━━━ Supplied information ━━━
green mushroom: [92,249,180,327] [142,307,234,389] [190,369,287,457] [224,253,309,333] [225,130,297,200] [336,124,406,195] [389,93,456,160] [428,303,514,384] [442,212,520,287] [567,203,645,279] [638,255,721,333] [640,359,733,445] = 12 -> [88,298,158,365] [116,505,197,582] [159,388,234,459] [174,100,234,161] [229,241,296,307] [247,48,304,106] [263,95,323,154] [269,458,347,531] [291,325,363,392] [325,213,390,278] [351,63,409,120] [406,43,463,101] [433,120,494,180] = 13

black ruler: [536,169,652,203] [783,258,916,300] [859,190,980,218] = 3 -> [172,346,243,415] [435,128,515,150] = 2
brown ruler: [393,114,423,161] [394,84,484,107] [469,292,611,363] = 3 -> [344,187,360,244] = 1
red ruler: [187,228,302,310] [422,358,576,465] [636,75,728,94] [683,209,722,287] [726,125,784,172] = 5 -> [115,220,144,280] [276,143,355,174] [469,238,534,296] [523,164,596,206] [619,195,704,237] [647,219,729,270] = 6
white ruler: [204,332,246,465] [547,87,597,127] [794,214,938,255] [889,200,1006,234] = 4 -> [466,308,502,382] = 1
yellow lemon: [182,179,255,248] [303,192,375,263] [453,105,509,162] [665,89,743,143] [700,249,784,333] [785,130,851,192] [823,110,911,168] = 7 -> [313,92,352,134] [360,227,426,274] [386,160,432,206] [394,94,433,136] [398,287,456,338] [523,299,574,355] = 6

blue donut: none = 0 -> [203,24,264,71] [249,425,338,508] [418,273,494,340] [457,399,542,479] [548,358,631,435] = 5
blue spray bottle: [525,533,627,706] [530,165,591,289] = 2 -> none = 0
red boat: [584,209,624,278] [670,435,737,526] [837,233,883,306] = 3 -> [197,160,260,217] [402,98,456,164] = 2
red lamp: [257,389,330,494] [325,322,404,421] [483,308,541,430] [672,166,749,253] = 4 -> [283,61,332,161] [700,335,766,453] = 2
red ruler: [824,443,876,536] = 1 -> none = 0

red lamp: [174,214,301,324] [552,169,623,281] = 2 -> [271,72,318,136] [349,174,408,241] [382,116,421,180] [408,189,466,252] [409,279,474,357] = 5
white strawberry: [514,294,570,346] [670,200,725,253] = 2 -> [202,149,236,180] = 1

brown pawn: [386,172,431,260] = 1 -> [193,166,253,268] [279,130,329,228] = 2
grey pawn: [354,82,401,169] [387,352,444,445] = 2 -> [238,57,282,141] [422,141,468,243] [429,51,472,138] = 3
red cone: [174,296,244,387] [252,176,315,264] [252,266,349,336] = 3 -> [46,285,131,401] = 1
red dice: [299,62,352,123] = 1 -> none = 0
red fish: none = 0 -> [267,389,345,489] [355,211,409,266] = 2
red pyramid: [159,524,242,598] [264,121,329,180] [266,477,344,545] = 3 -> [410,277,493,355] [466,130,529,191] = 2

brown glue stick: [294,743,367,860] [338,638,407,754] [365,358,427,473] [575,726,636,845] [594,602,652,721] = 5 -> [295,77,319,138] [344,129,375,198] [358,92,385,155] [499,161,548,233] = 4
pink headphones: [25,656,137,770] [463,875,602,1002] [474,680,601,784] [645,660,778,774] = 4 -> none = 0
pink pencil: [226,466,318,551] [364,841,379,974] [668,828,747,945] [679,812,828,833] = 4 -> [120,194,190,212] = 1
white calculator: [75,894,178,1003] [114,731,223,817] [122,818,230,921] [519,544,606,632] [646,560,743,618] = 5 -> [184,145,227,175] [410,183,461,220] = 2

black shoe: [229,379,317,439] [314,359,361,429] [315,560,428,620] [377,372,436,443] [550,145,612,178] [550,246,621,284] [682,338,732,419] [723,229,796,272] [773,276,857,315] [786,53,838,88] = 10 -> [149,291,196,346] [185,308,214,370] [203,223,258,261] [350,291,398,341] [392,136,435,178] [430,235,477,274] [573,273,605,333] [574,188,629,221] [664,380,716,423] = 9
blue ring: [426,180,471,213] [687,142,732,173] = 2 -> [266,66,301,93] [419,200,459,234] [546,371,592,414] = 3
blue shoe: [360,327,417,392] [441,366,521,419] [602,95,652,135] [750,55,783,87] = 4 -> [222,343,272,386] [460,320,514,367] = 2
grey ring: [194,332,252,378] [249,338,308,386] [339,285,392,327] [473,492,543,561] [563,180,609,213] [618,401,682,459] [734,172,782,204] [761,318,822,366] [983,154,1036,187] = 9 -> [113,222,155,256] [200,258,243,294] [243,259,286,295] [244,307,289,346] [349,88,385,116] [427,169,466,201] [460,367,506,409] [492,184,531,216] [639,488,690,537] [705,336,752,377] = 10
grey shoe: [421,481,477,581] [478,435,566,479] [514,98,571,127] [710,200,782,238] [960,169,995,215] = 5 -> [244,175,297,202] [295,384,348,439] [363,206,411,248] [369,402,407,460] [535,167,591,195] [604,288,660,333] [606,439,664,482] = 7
━━━
▶ _What is expected_
Using the entries shown above, reproduce verbatim the lines from the line bearing "brown pawn: [386,172,431,260]" to the line bearing "blue shoe: [360,327,417,392]", inclusive.

▶ _Result of the task_
brown pawn: [386,172,431,260] = 1 -> [193,166,253,268] [279,130,329,228] = 2
grey pawn: [354,82,401,169] [387,352,444,445] = 2 -> [238,57,282,141] [422,141,468,243] [429,51,472,138] = 3
red cone: [174,296,244,387] [252,176,315,264] [252,266,349,336] = 3 -> [46,285,131,401] = 1
red dice: [299,62,352,123] = 1 -> none = 0
red fish: none = 0 -> [267,389,345,489] [355,211,409,266] = 2
red pyramid: [159,524,242,598] [264,121,329,180] [266,477,344,545] = 3 -> [410,277,493,355] [466,130,529,191] = 2

brown glue stick: [294,743,367,860] [338,638,407,754] [365,358,427,473] [575,726,636,845] [594,602,652,721] = 5 -> [295,77,319,138] [344,129,375,198] [358,92,385,155] [499,161,548,233] = 4
pink headphones: [25,656,137,770] [463,875,602,1002] [474,680,601,784] [645,660,778,774] = 4 -> none = 0
pink pencil: [226,466,318,551] [364,841,379,974] [668,828,747,945] [679,812,828,833] = 4 -> [120,194,190,212] = 1
white calculator: [75,894,178,1003] [114,731,223,817] [122,818,230,921] [519,544,606,632] [646,560,743,618] = 5 -> [184,145,227,175] [410,183,461,220] = 2

black shoe: [229,379,317,439] [314,359,361,429] [315,560,428,620] [377,372,436,443] [550,145,612,178] [550,246,621,284] [682,338,732,419] [723,229,796,272] [773,276,857,315] [786,53,838,88] = 10 -> [149,291,196,346] [185,308,214,370] [203,223,258,261] [350,291,398,341] [392,136,435,178] [430,235,477,274] [573,273,605,333] [574,188,629,221] [664,380,716,423] = 9
blue ring: [426,180,471,213] [687,142,732,173] = 2 -> [266,66,301,93] [419,200,459,234] [546,371,592,414] = 3
blue shoe: [360,327,417,392] [441,366,521,419] [602,95,652,135] [750,55,783,87] = 4 -> [222,343,272,386] [460,320,514,367] = 2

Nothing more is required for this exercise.